[Records for the task]:
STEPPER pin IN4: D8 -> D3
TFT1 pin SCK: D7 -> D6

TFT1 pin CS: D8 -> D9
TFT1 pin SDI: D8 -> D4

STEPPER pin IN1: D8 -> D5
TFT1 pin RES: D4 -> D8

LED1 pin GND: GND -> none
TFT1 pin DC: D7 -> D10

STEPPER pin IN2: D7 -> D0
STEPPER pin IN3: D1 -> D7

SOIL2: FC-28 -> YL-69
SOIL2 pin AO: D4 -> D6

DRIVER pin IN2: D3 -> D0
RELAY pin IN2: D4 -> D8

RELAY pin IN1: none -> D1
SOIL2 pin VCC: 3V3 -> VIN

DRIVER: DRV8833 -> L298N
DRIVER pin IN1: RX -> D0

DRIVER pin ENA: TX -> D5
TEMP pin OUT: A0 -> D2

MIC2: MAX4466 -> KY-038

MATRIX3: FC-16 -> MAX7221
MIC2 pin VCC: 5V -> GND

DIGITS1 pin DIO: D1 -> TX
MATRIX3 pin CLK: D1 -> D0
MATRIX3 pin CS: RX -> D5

[What to do]: Search the entries above for the string "RELAY", and report each line where it occurs.

[Your response]:
RELAY pin IN2: D4 -> D8
RELAY pin IN1: none -> D1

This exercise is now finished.